Aim of the exercise
The response should be the data again, identical in every line.

─── Exercise inputs

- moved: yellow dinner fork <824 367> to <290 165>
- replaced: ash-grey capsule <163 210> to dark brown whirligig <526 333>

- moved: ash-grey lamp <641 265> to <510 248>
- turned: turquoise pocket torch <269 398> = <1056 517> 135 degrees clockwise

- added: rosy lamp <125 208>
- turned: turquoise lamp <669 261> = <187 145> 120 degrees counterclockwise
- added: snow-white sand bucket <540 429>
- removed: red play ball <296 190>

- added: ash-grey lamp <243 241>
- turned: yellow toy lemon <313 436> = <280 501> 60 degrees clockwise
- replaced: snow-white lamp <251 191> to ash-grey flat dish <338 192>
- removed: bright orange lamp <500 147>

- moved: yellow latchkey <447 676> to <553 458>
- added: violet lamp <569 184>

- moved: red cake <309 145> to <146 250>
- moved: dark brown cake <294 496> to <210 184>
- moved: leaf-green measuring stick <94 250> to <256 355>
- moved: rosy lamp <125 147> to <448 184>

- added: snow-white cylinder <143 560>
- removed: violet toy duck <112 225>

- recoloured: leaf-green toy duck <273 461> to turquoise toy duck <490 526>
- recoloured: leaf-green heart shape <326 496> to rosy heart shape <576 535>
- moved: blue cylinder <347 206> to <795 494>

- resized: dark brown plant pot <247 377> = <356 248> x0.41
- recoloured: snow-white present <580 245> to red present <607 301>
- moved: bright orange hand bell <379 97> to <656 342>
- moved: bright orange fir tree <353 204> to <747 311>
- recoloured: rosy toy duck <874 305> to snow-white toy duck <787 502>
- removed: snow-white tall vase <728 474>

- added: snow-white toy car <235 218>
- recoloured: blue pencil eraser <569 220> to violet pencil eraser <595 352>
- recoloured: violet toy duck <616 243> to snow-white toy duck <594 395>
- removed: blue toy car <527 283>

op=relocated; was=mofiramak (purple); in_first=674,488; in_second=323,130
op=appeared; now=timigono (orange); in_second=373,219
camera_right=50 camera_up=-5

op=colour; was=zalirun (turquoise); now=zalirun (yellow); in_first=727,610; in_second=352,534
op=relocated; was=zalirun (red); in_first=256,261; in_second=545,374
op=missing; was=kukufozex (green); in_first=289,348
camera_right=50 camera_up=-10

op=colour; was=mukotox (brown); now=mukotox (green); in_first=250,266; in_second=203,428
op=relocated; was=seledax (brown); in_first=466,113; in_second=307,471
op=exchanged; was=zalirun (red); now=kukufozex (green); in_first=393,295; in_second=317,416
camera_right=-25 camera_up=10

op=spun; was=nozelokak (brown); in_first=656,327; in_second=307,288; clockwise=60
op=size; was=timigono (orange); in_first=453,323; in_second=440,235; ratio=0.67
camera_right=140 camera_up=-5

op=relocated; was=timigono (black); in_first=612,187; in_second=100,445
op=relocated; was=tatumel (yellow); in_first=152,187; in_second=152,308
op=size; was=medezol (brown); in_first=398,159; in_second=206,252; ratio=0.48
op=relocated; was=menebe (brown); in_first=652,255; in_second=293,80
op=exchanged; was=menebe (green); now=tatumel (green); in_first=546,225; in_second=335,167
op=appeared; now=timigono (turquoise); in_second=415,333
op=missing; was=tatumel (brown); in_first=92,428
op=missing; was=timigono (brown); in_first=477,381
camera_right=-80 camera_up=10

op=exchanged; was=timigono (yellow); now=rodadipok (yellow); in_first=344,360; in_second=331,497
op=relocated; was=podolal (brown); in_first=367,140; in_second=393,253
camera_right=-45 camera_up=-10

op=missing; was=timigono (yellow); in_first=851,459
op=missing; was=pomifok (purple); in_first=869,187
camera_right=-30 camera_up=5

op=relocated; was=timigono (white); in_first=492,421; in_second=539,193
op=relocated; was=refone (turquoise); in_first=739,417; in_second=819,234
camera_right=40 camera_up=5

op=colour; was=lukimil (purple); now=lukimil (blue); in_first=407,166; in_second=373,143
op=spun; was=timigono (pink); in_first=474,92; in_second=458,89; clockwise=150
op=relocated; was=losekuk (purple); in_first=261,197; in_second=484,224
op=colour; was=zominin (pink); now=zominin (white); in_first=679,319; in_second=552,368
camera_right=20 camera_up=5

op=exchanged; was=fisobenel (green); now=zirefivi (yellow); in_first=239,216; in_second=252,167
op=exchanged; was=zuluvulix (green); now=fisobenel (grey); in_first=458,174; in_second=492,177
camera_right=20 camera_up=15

──────

Response to this task
- moved: yellow dinner fork <824 367> to <290 165>
- replaced: ash-grey capsule <163 210> to dark brown whirligig <526 333>

- moved: ash-grey lamp <641 265> to <510 248>
- turned: turquoise pocket torch <269 398> = <1056 517> 135 degrees clockwise

- added: rosy lamp <125 208>
- turned: turquoise lamp <669 261> = <187 145> 120 degrees counterclockwise
- added: snow-white sand bucket <540 429>
- removed: red play ball <296 190>

- added: ash-grey lamp <243 241>
- turned: yellow toy lemon <313 436> = <280 501> 60 degrees clockwise
- replaced: snow-white lamp <251 191> to ash-grey flat dish <338 192>
- removed: bright orange lamp <500 147>

- moved: yellow latchkey <447 676> to <553 458>
- added: violet lamp <569 184>

- moved: red cake <309 145> to <146 250>
- moved: dark brown cake <294 496> to <210 184>
- moved: leaf-green measuring stick <94 250> to <256 355>
- moved: rosy lamp <125 147> to <448 184>

- added: snow-white cylinder <143 560>
- removed: violet toy duck <112 225>

- recoloured: leaf-green toy duck <273 461> to turquoise toy duck <490 526>
- recoloured: leaf-green heart shape <326 496> to rosy heart shape <576 535>
- moved: blue cylinder <347 206> to <795 494>

- resized: dark brown plant pot <247 377> = <356 248> x0.41
- recoloured: snow-white present <580 245> to red present <607 301>
- moved: bright orange hand bell <379 97> to <656 342>
- moved: bright orange fir tree <353 204> to <747 311>
- recoloured: rosy toy duck <874 305> to snow-white toy duck <787 502>
- removed: snow-white tall vase <728 474>

- added: snow-white toy car <235 218>
- recoloured: blue pencil eraser <569 220> to violet pencil eraser <595 352>
- recoloured: violet toy duck <616 243> to snow-white toy duck <594 395>
- removed: blue toy car <527 283>

op=relocated; was=mofiramak (purple); in_first=674,488; in_second=323,130
op=appeared; now=timigono (orange); in_second=373,219
camera_right=50 camera_up=-5

op=colour; was=zalirun (turquoise); now=zalirun (yellow); in_first=727,610; in_second=352,534
op=relocated; was=zalirun (red); in_first=256,261; in_second=545,374
op=missing; was=kukufozex (green); in_first=289,348
camera_right=50 camera_up=-10

op=colour; was=mukotox (brown); now=mukotox (green); in_first=250,266; in_second=203,428
op=relocated; was=seledax (brown); in_first=466,113; in_second=307,471
op=exchanged; was=zalirun (red); now=kukufozex (green); in_first=393,295; in_second=317,416
camera_right=-25 camera_up=10

op=spun; was=nozelokak (brown); in_first=656,327; in_second=307,288; clockwise=60
op=size; was=timigono (orange); in_first=453,323; in_second=440,235; ratio=0.67
camera_right=140 camera_up=-5

op=relocated; was=timigono (black); in_first=612,187; in_second=100,445
op=relocated; was=tatumel (yellow); in_first=152,187; in_second=152,308
op=size; was=medezol (brown); in_first=398,159; in_second=206,252; ratio=0.48
op=relocated; was=menebe (brown); in_first=652,255; in_second=293,80
op=exchanged; was=menebe (green); now=tatumel (green); in_first=546,225; in_second=335,167
op=appeared; now=timigono (turquoise); in_second=415,333
op=missing; was=tatumel (brown); in_first=92,428
op=missing; was=timigono (brown); in_first=477,381
camera_right=-80 camera_up=10

op=exchanged; was=timigono (yellow); now=rodadipok (yellow); in_first=344,360; in_second=331,497
op=relocated; was=podolal (brown); in_first=367,140; in_second=393,253
camera_right=-45 camera_up=-10

op=missing; was=timigono (yellow); in_first=851,459
op=missing; was=pomifok (purple); in_first=869,187
camera_right=-30 camera_up=5

op=relocated; was=timigono (white); in_first=492,421; in_second=539,193
op=relocated; was=refone (turquoise); in_first=739,417; in_second=819,234
camera_right=40 camera_up=5

op=colour; was=lukimil (purple); now=lukimil (blue); in_first=407,166; in_second=373,143
op=spun; was=timigono (pink); in_first=474,92; in_second=458,89; clockwise=150
op=relocated; was=losekuk (purple); in_first=261,197; in_second=484,224
op=colour; was=zominin (pink); now=zominin (white); in_first=679,319; in_second=552,368
camera_right=20 camera_up=5

op=exchanged; was=fisobenel (green); now=zirefivi (yellow); in_first=239,216; in_second=252,167
op=exchanged; was=zuluvulix (green); now=fisobenel (grey); in_first=458,174; in_second=492,177
camera_right=20 camera_up=15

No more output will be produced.